Exercise requirements
The answer must consist only of the lines in the records below from the line with "U2: PIC16F1827 -> PIC16F628A" to the line with "R5: 12k (+3V3, N_5) -> 12k (GND, N_5)", both included, copied word for word with every picture left out.

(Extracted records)
___
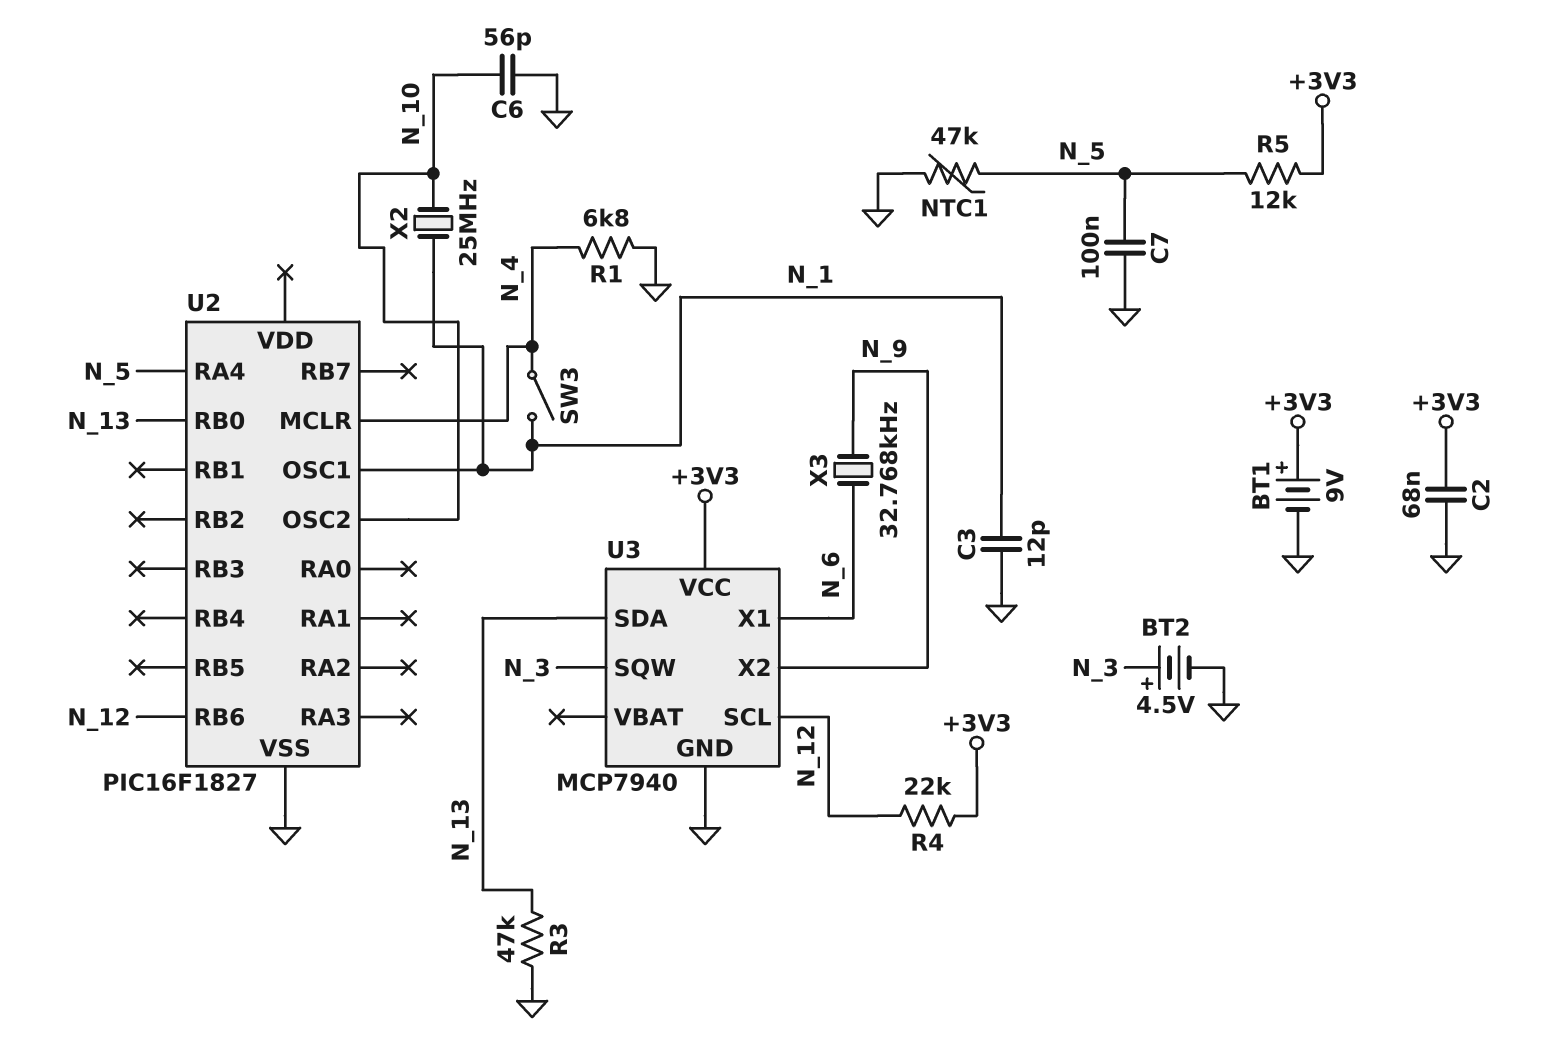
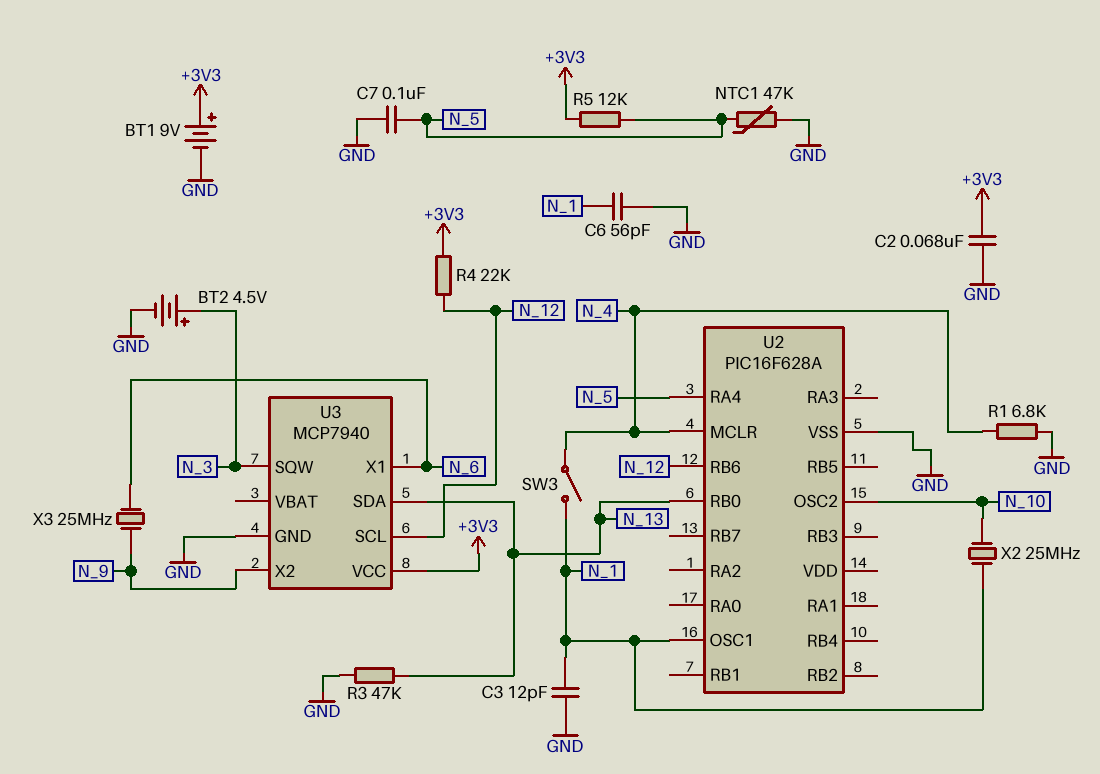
C6: 56pF (GND, N_10) -> 56pF (GND, N_1)
U2: PIC16F1827 -> PIC16F628A
X3: 32.768kHz (N_6, N_9) -> 25MHz (N_6, N_9)

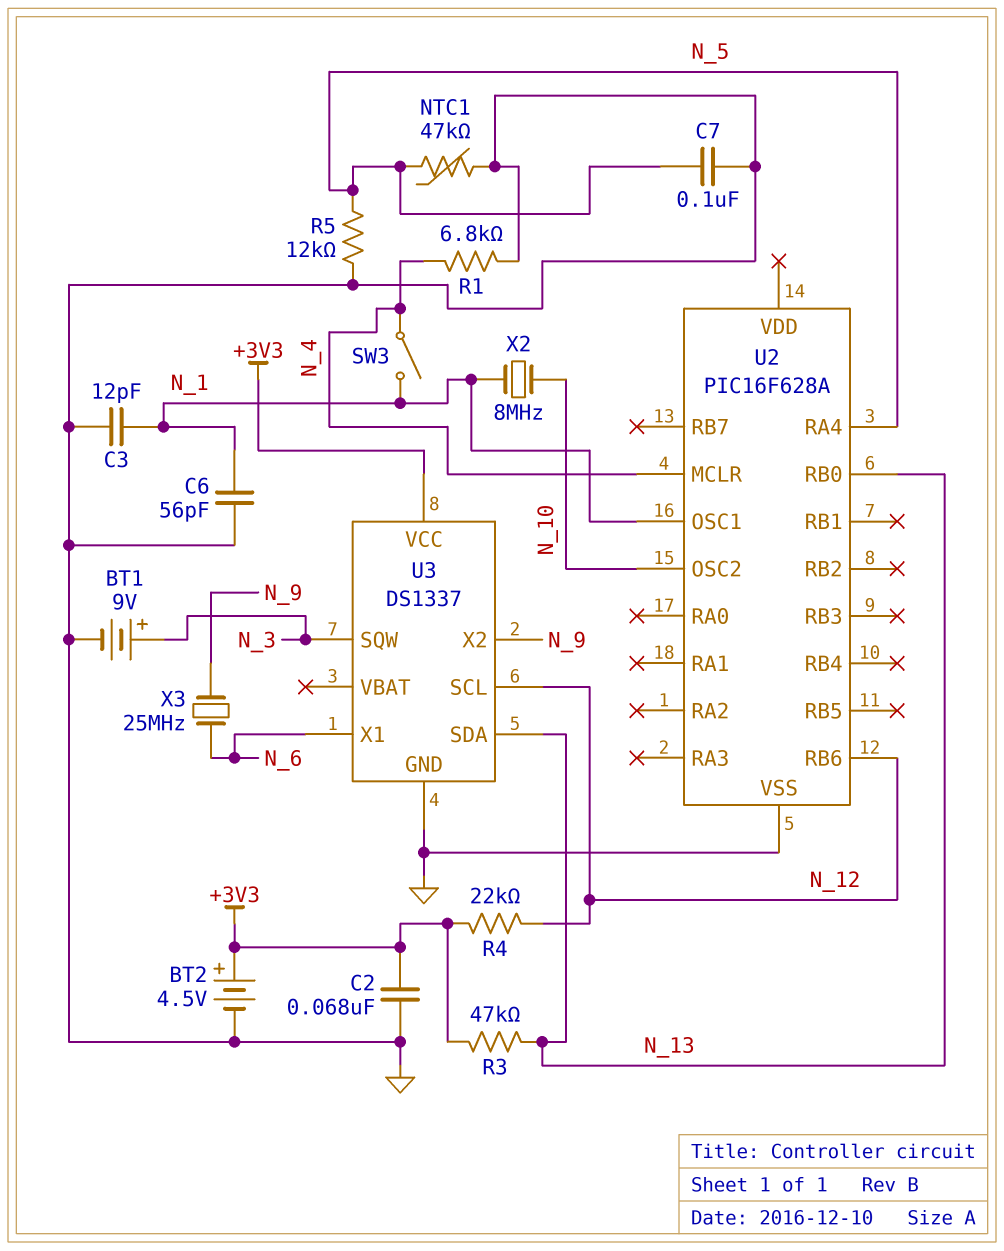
BT1: 9V (plus +3V3, minus GND) -> 9V (plus N_3, minus GND)
BT2: 4.5V (plus N_3, minus GND) -> 4.5V (plus +3V3, minus GND)
R3: 47k (GND, N_13) -> 47k (+3V3, N_13)
R5: 12k (+3V3, N_5) -> 12k (GND, N_5)
U3: MCP7940 -> DS1337
X2: 25MHz (N_1, N_10) -> 8MHz (N_1, N_10)

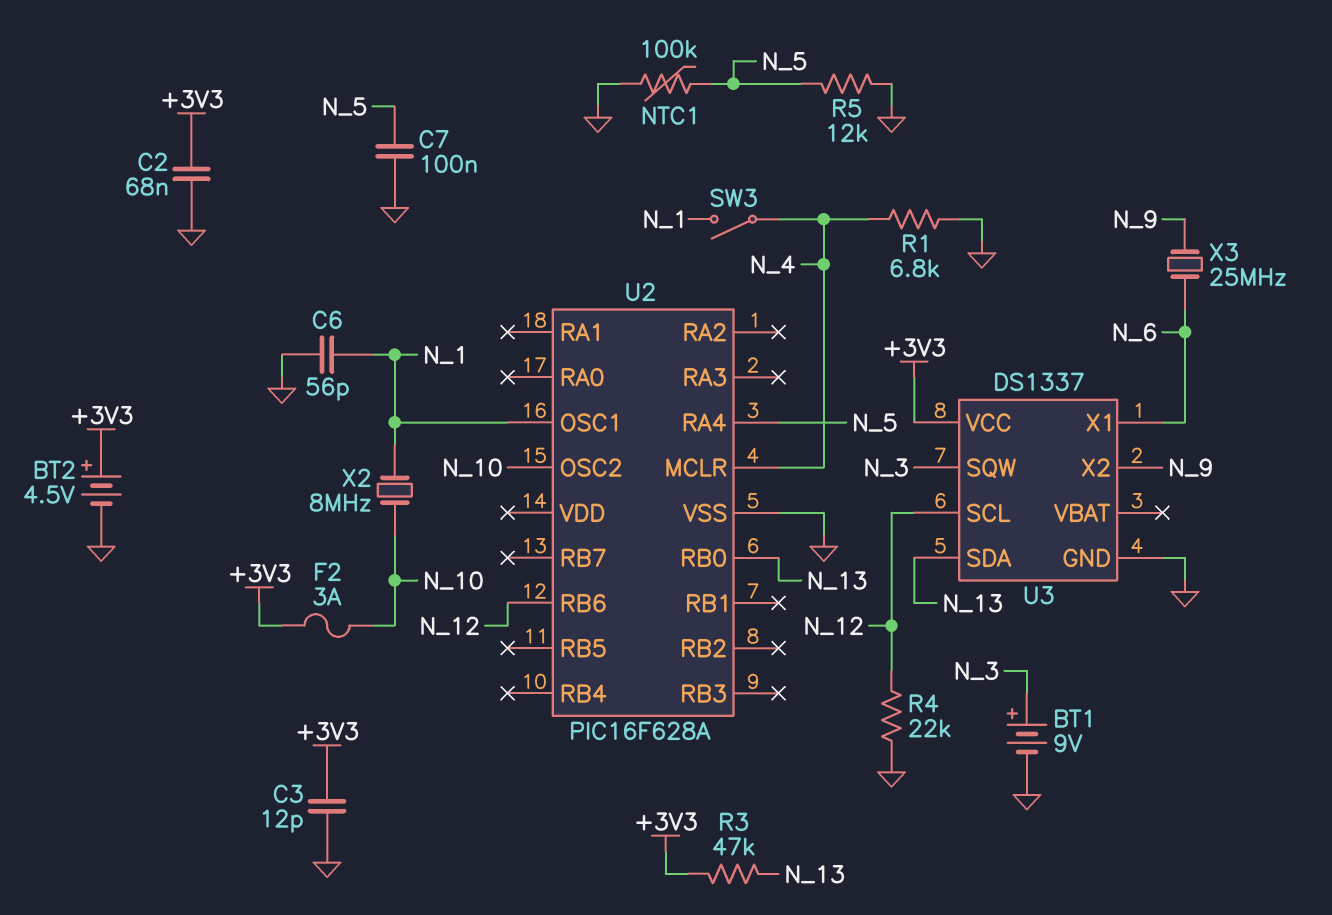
C3: 12pF (GND, N_1) -> 12pF (+3V3, GND)
F2: none -> 3A (+3V3, N_10)
NTC1: 47k (GND, N_5) -> 100k (GND, N_5)
R4: 22k (+3V3, N_12) -> 22k (GND, N_12)

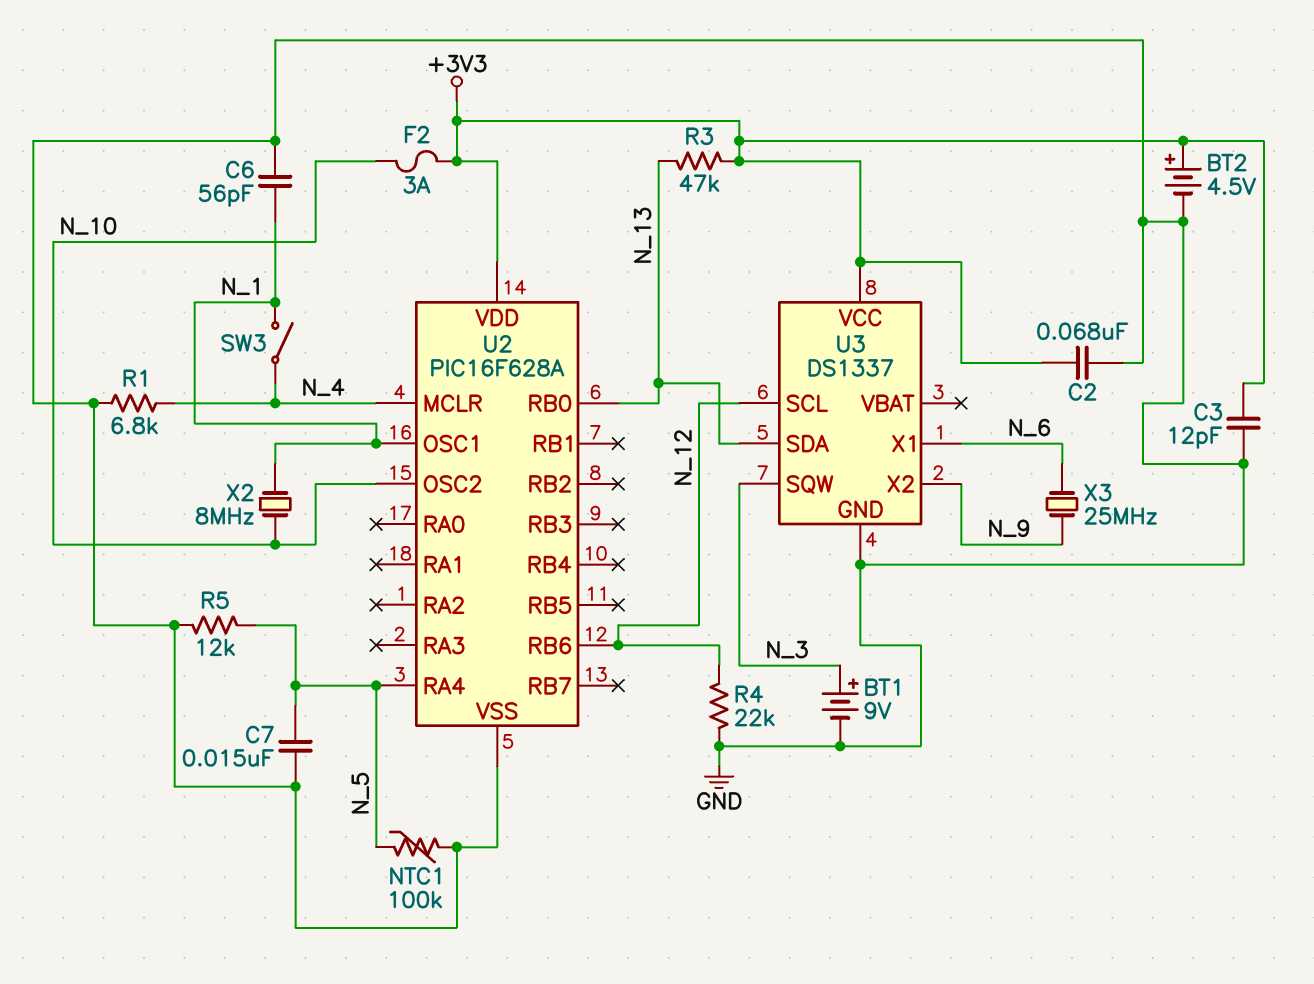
C7: 100nF (GND, N_5) -> 15nF (GND, N_5)
U2 pin VDD: none -> +3V3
___
Answer area
U2: PIC16F1827 -> PIC16F628A
X3: 32.768kHz (N_6, N_9) -> 25MHz (N_6, N_9)

BT1: 9V (plus +3V3, minus GND) -> 9V (plus N_3, minus GND)
BT2: 4.5V (plus N_3, minus GND) -> 4.5V (plus +3V3, minus GND)
R3: 47k (GND, N_13) -> 47k (+3V3, N_13)
R5: 12k (+3V3, N_5) -> 12k (GND, N_5)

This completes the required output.